___ THE INPUT

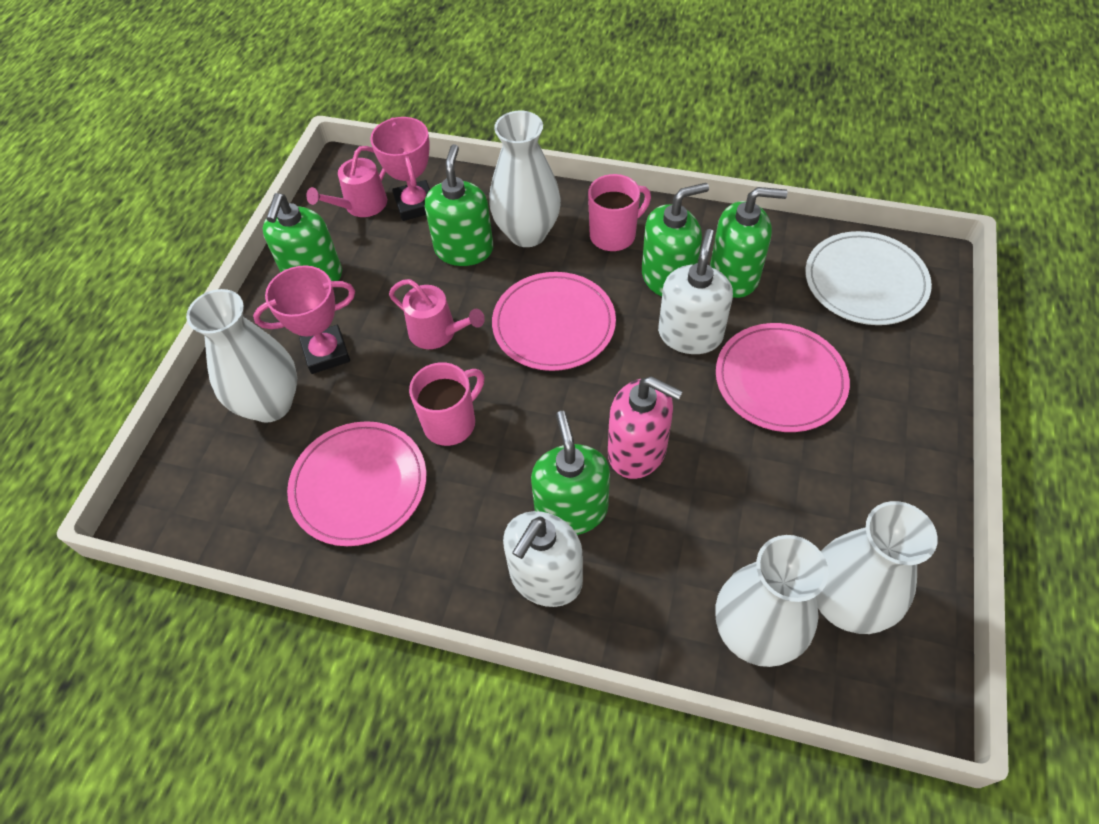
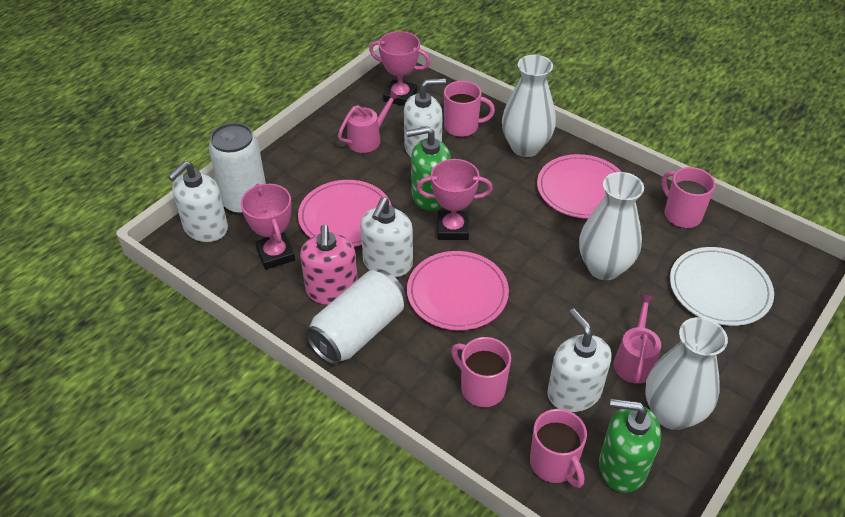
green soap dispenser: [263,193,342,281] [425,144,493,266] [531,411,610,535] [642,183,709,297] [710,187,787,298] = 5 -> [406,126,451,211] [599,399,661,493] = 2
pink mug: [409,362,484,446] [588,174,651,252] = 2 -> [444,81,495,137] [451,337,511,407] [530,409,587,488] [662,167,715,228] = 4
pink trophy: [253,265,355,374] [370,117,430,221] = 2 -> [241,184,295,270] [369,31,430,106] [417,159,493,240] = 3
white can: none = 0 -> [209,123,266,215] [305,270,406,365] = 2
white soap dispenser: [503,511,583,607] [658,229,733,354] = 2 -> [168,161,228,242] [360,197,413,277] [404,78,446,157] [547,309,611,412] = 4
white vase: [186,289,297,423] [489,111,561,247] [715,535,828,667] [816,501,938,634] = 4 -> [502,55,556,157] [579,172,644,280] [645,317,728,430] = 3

______
___ THE INPUT

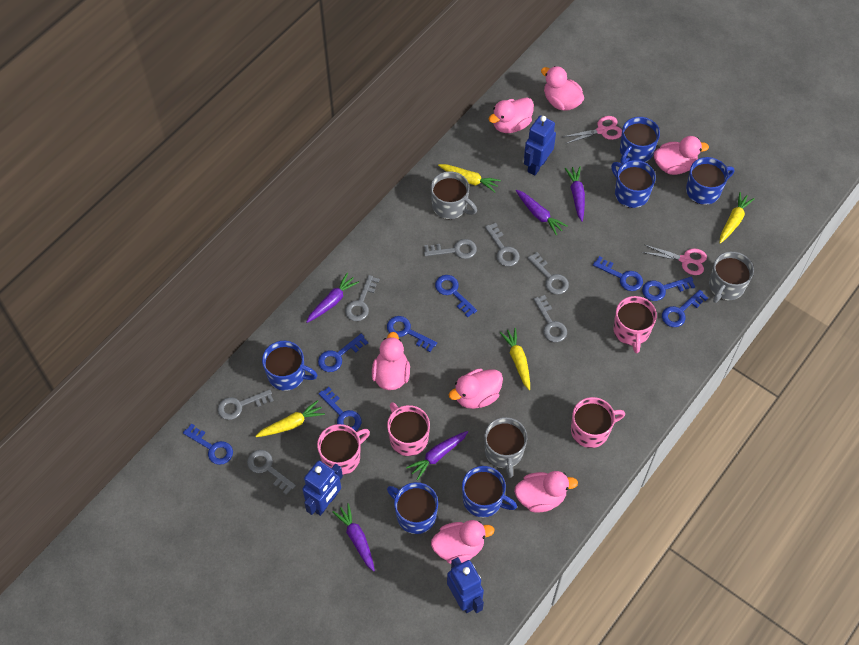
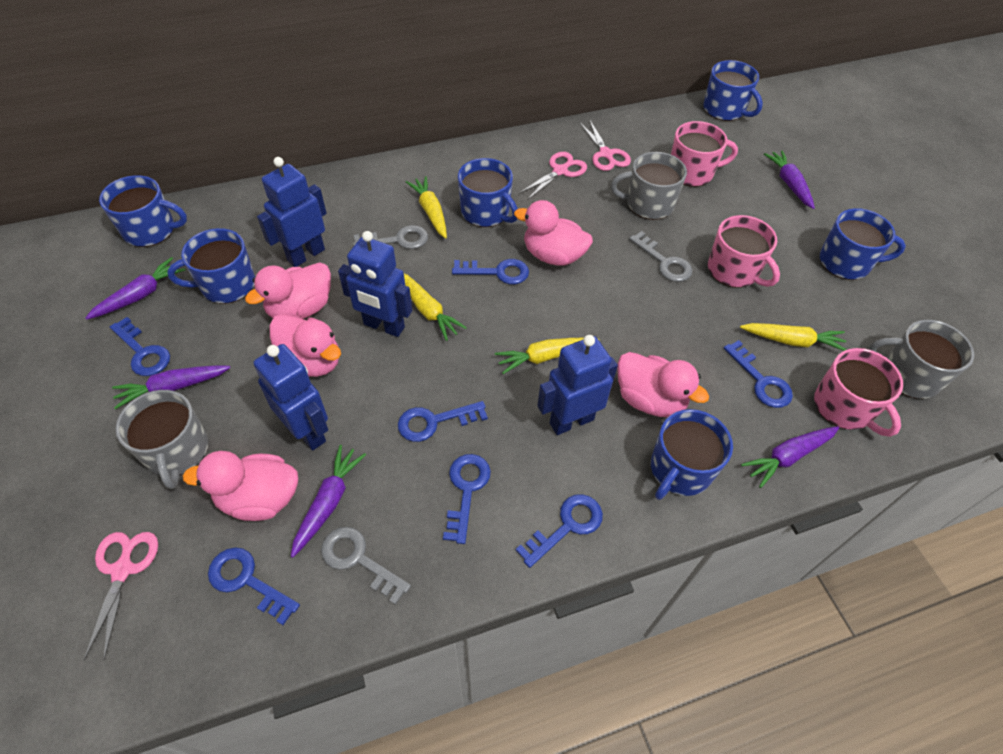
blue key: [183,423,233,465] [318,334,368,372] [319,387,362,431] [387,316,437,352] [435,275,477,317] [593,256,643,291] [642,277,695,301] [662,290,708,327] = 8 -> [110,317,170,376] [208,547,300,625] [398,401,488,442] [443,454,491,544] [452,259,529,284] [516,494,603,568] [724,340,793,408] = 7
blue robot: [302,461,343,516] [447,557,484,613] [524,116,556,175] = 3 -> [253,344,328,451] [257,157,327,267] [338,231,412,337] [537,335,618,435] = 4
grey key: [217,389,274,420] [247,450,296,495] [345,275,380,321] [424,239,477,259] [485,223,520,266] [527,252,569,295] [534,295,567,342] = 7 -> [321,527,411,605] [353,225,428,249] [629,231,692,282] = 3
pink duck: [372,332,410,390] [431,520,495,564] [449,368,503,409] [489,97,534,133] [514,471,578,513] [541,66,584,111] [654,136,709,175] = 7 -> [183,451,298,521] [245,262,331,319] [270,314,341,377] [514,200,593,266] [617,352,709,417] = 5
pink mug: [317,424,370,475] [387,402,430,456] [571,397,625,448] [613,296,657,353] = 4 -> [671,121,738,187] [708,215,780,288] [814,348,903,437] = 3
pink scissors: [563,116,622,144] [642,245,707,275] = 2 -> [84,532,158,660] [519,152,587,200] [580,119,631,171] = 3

______

EXERCISE AIM: Filter the records above, keeping each line that contains the word "pink".

EXPECTED ANSWER:
pink mug: [409,362,484,446] [588,174,651,252] = 2 -> [444,81,495,137] [451,337,511,407] [530,409,587,488] [662,167,715,228] = 4
pink trophy: [253,265,355,374] [370,117,430,221] = 2 -> [241,184,295,270] [369,31,430,106] [417,159,493,240] = 3
pink duck: [372,332,410,390] [431,520,495,564] [449,368,503,409] [489,97,534,133] [514,471,578,513] [541,66,584,111] [654,136,709,175] = 7 -> [183,451,298,521] [245,262,331,319] [270,314,341,377] [514,200,593,266] [617,352,709,417] = 5
pink mug: [317,424,370,475] [387,402,430,456] [571,397,625,448] [613,296,657,353] = 4 -> [671,121,738,187] [708,215,780,288] [814,348,903,437] = 3
pink scissors: [563,116,622,144] [642,245,707,275] = 2 -> [84,532,158,660] [519,152,587,200] [580,119,631,171] = 3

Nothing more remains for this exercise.